TASK REQUIREMENTS. Report every line from the material that contains the word "cone".
Segment Start: RECORDS SUPPLIED
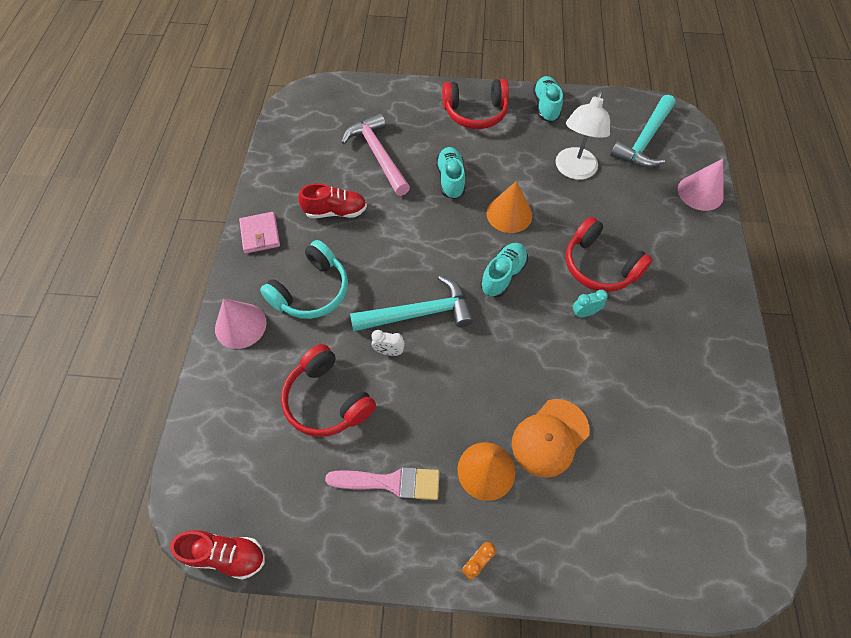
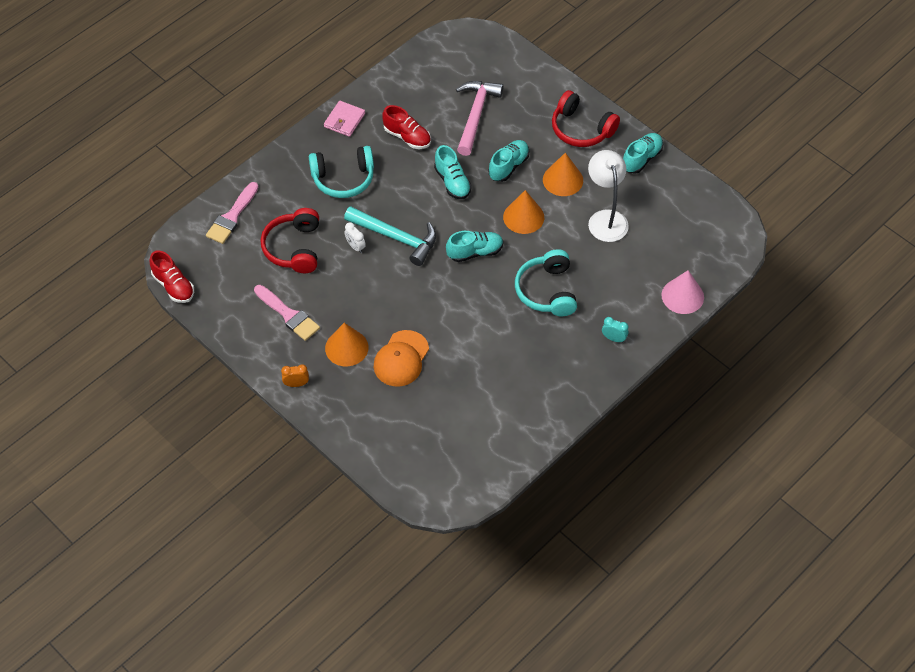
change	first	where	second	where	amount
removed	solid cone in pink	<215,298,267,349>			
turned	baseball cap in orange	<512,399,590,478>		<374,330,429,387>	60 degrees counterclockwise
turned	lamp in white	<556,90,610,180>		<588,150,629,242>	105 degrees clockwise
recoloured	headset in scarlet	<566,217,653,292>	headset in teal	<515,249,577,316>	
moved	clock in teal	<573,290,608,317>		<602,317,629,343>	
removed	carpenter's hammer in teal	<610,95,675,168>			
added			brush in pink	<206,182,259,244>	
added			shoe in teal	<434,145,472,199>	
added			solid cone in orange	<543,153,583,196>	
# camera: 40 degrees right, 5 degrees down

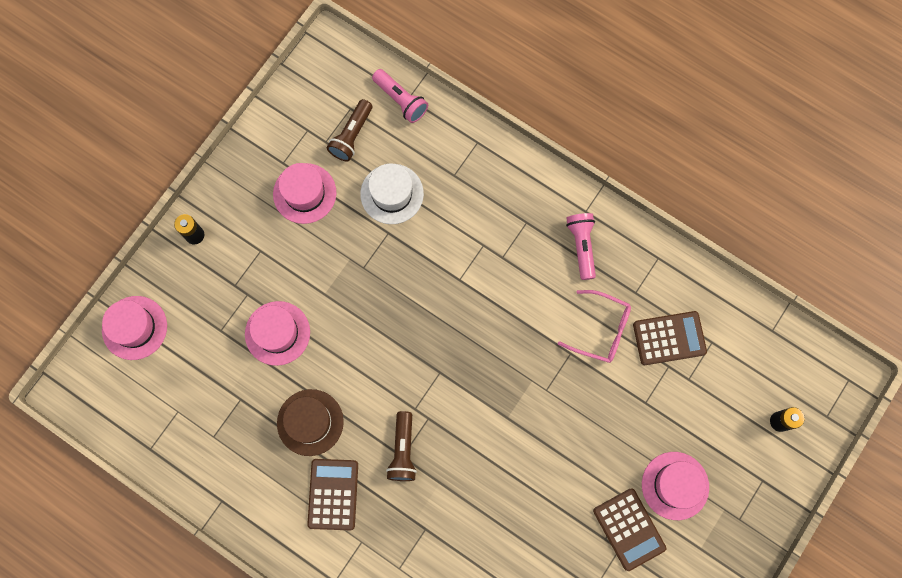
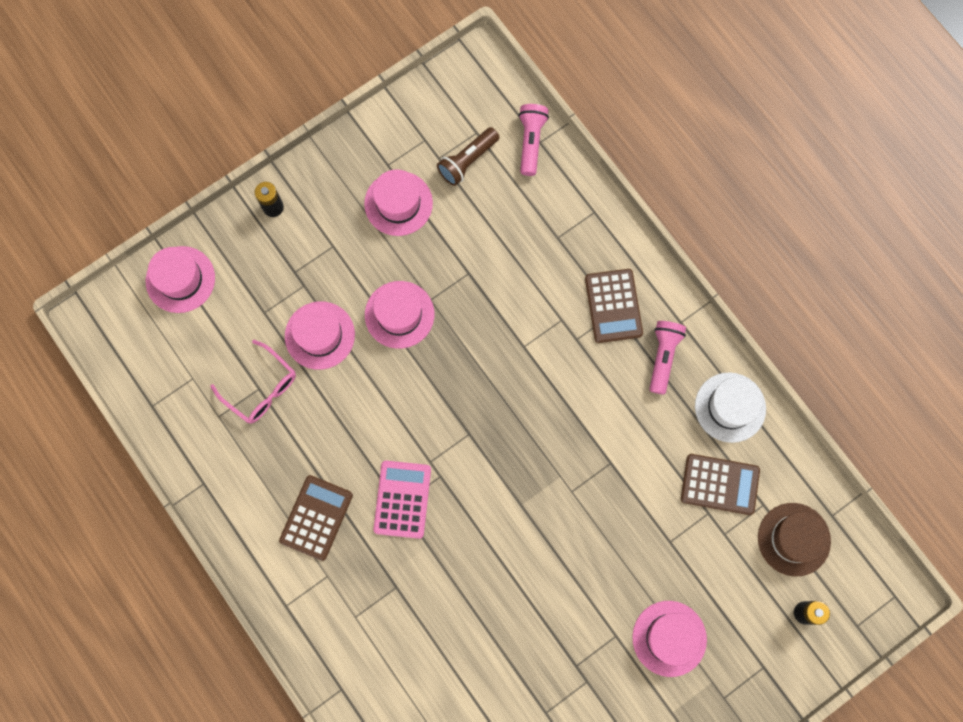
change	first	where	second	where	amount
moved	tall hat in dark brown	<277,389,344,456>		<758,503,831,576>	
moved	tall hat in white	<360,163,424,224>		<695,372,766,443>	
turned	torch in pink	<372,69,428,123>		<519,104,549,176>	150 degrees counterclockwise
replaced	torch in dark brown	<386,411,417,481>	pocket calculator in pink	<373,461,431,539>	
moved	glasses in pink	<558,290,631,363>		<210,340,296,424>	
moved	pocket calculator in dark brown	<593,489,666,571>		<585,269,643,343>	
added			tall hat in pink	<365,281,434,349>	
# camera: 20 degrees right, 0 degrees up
Segment End: RECORDS SUPPLIED
Segment Start: RECORDS SUPPLIED
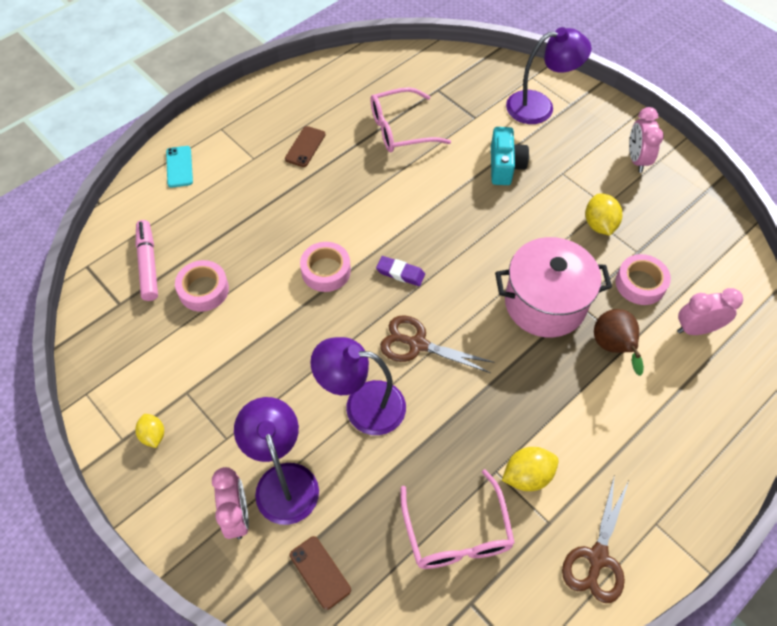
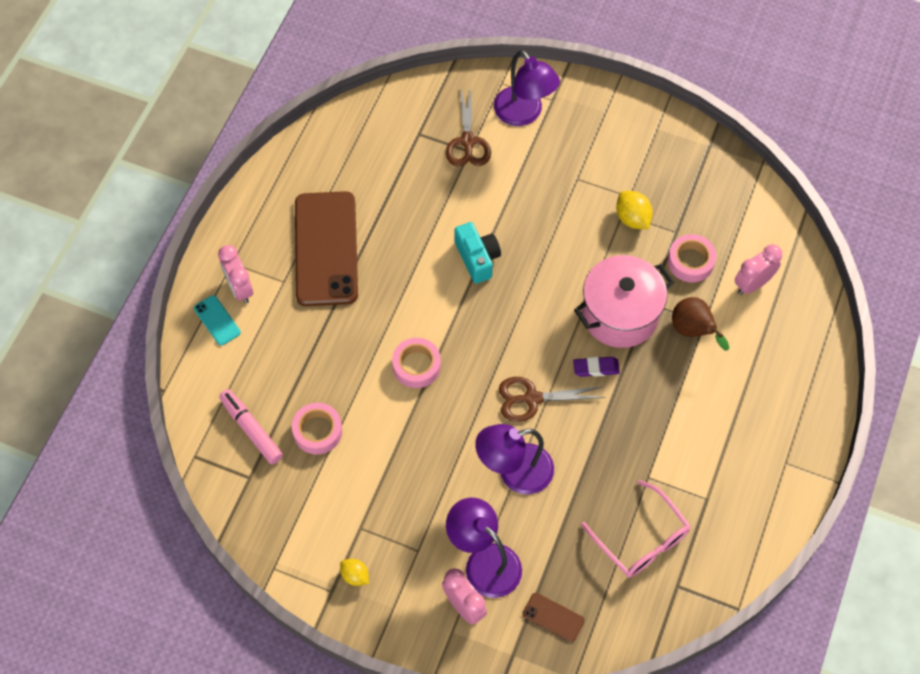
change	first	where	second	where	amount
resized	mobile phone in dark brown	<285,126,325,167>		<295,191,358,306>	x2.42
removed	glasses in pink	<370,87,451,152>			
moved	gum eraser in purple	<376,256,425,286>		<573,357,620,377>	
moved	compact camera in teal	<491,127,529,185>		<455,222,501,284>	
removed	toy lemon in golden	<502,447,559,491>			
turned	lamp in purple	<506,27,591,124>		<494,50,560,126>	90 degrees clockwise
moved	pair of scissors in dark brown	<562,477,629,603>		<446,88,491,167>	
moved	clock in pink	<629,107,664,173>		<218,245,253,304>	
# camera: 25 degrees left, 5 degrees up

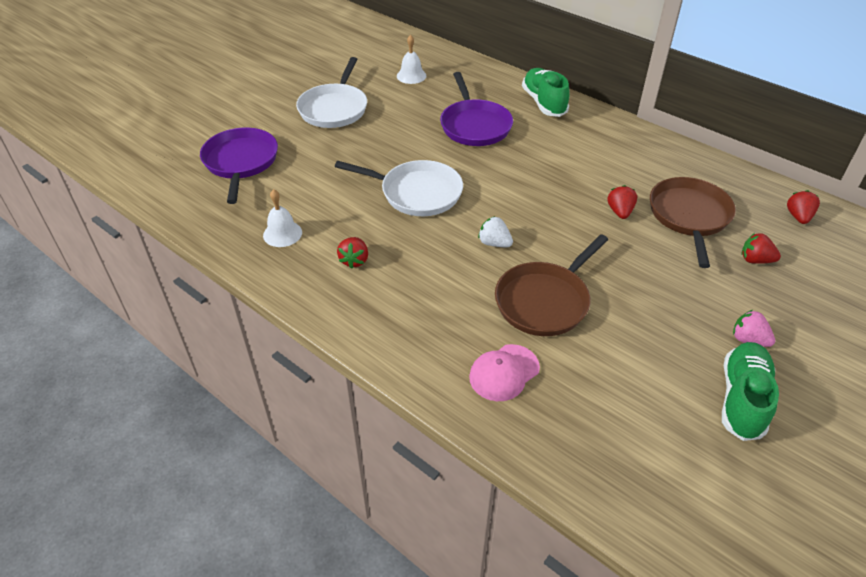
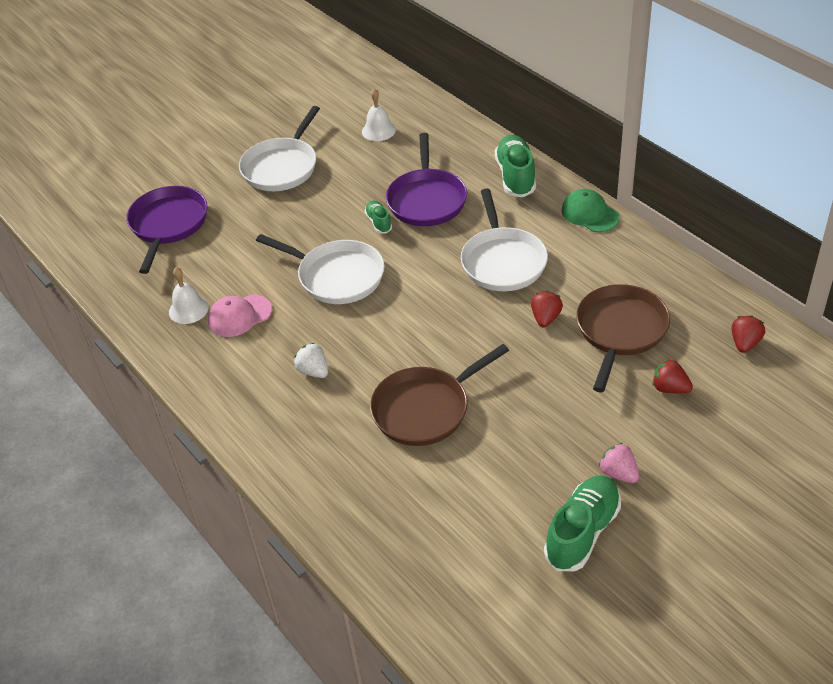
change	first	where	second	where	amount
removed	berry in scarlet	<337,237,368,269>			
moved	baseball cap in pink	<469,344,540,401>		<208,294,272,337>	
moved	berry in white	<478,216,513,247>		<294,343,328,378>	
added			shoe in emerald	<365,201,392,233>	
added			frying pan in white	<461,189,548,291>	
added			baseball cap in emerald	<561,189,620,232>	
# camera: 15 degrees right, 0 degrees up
Segment End: RECORDS SUPPLIED
RESULT FOR THIS TASK.
removed	solid cone in pink	<215,298,267,349>			
added			solid cone in orange	<543,153,583,196>	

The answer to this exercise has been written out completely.